# RECORD EXTRACTS
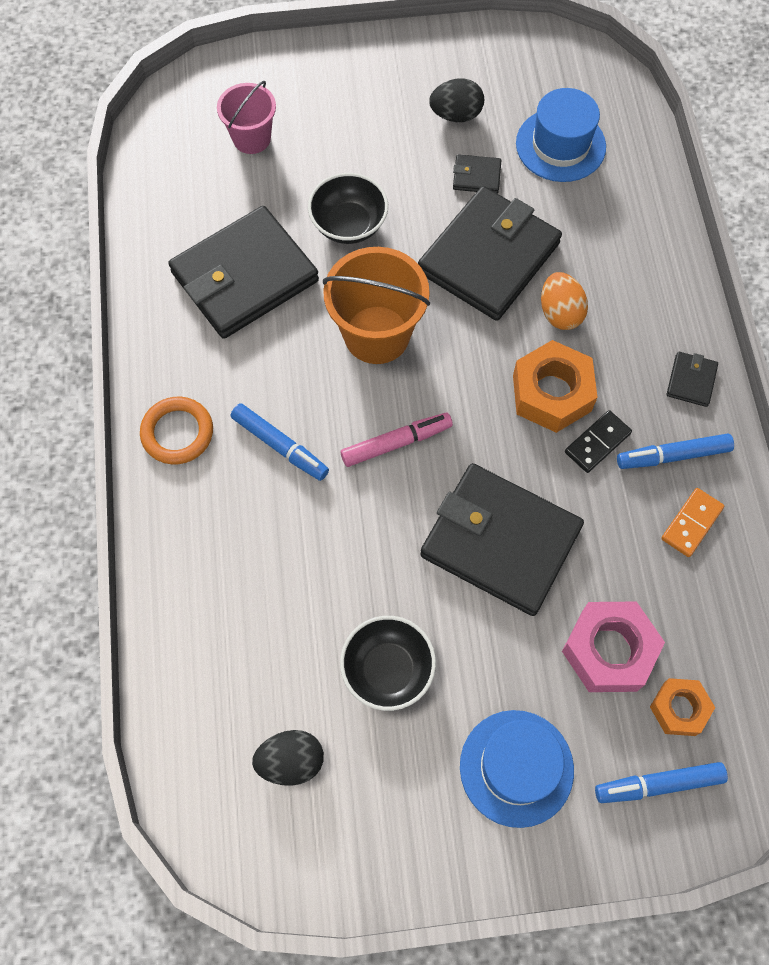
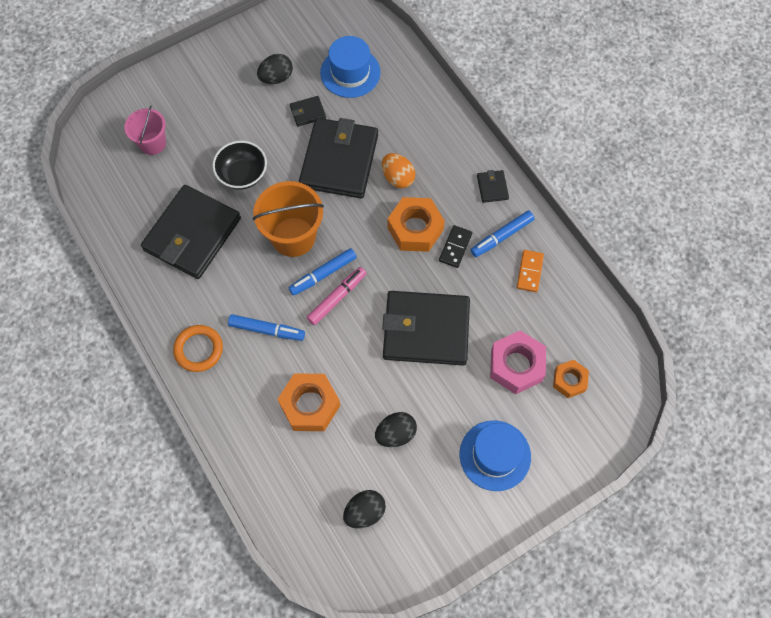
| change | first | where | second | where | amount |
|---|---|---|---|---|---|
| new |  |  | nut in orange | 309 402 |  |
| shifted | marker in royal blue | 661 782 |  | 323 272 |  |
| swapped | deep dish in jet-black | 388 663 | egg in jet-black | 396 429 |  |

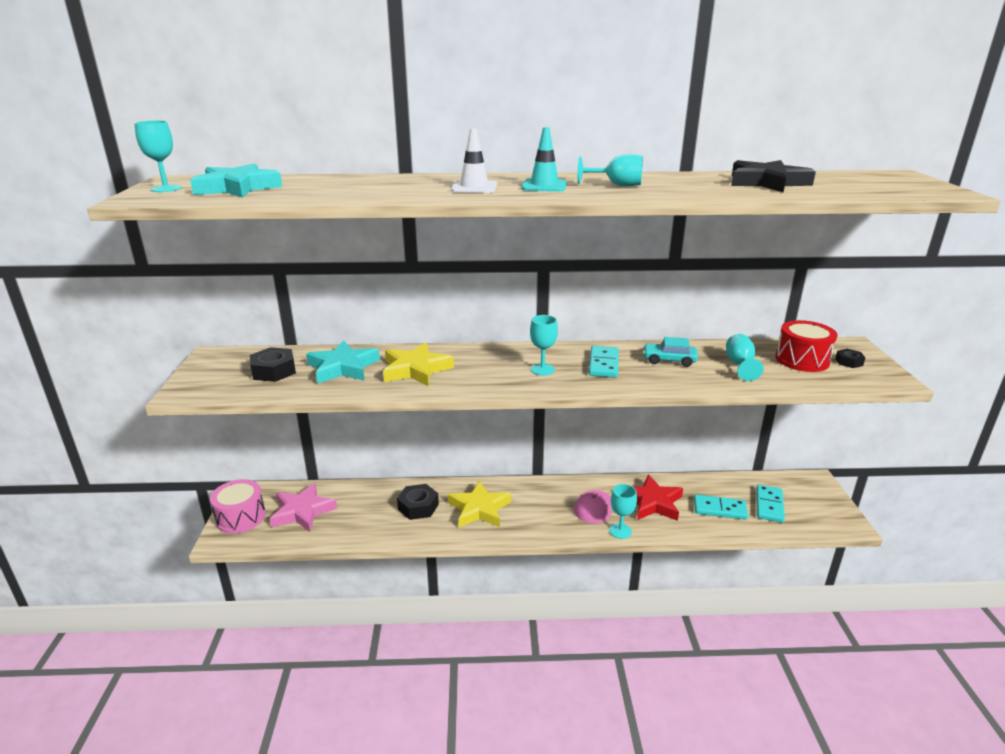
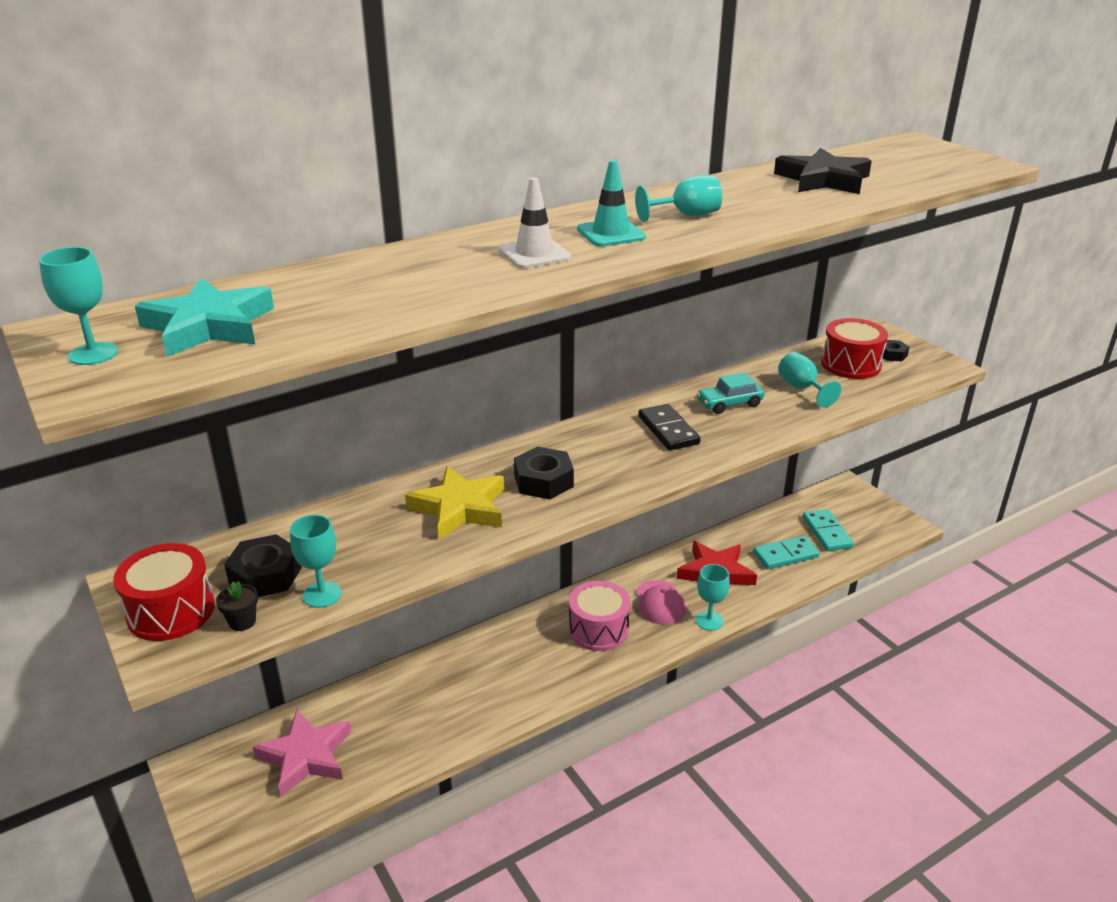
| change | first | where | second | where | amount |
|---|---|---|---|---|---|
| gone | star in turquoise | 343 362 |  |  |  |
| gone | star in bright yellow | 479 503 |  |  |  |
| new |  |  | snare drum in crimson | 164 592 |  |
| new |  |  | plant pot in jet-black | 237 606 |  |
| shifted | snare drum in rosy | 238 506 |  | 599 616 |  |
| shifted | nut in jet-black | 418 502 |  | 544 473 |  |
| shifted | chalice in turquoise | 544 345 |  | 316 561 |  |
| repainted | domino in turquoise | 603 362 | domino in jet-black | 669 427 |  |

# PROBLEM REQUIREMENTS
With the pictures excluded, restate the material exactly as it stands.

# EXERCISE OUTPUT
| change | first | where | second | where | amount |
|---|---|---|---|---|---|
| new |  |  | nut in orange | 309 402 |  |
| shifted | marker in royal blue | 661 782 |  | 323 272 |  |
| swapped | deep dish in jet-black | 388 663 | egg in jet-black | 396 429 |  |

| change | first | where | second | where | amount |
|---|---|---|---|---|---|
| gone | star in turquoise | 343 362 |  |  |  |
| gone | star in bright yellow | 479 503 |  |  |  |
| new |  |  | snare drum in crimson | 164 592 |  |
| new |  |  | plant pot in jet-black | 237 606 |  |
| shifted | snare drum in rosy | 238 506 |  | 599 616 |  |
| shifted | nut in jet-black | 418 502 |  | 544 473 |  |
| shifted | chalice in turquoise | 544 345 |  | 316 561 |  |
| repainted | domino in turquoise | 603 362 | domino in jet-black | 669 427 |  |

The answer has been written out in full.